*EXERCISE GOAL:*
Copy out each entry precisely; no image belongs in the result.

*EXERCISE INPUT:*
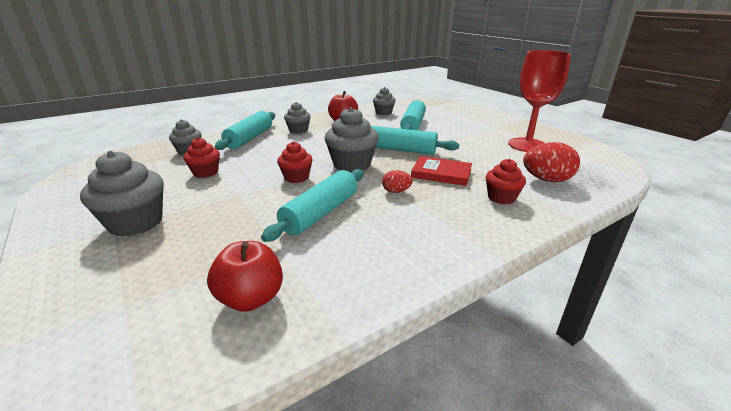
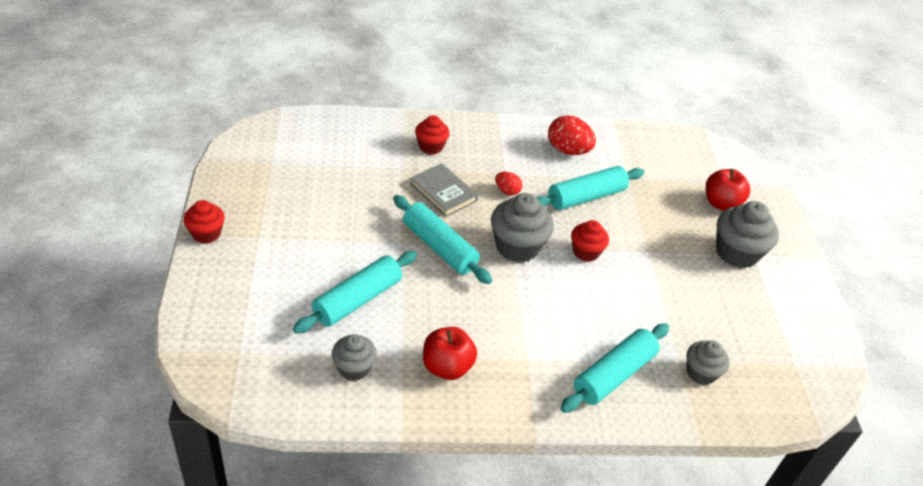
camera: 155 degrees left, 15 degrees up
red cupcake [184,137,220,178] -> red cupcake moved to [183,200,225,244]
red apple [207,241,283,312] -> red apple moved to [706,169,750,211]
grey cupcake [284,102,311,134] -> none
red book [411,156,472,186] -> grey book [410,163,478,217]
red goblet [508,50,571,152] -> none
red egg [523,142,580,182] -> red egg moved to [548,115,596,155]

*TASK OUTPUT:*
camera: 155 degrees left, 15 degrees up
red cupcake [184,137,220,178] -> red cupcake moved to [183,200,225,244]
red apple [207,241,283,312] -> red apple moved to [706,169,750,211]
grey cupcake [284,102,311,134] -> none
red book [411,156,472,186] -> grey book [410,163,478,217]
red goblet [508,50,571,152] -> none
red egg [523,142,580,182] -> red egg moved to [548,115,596,155]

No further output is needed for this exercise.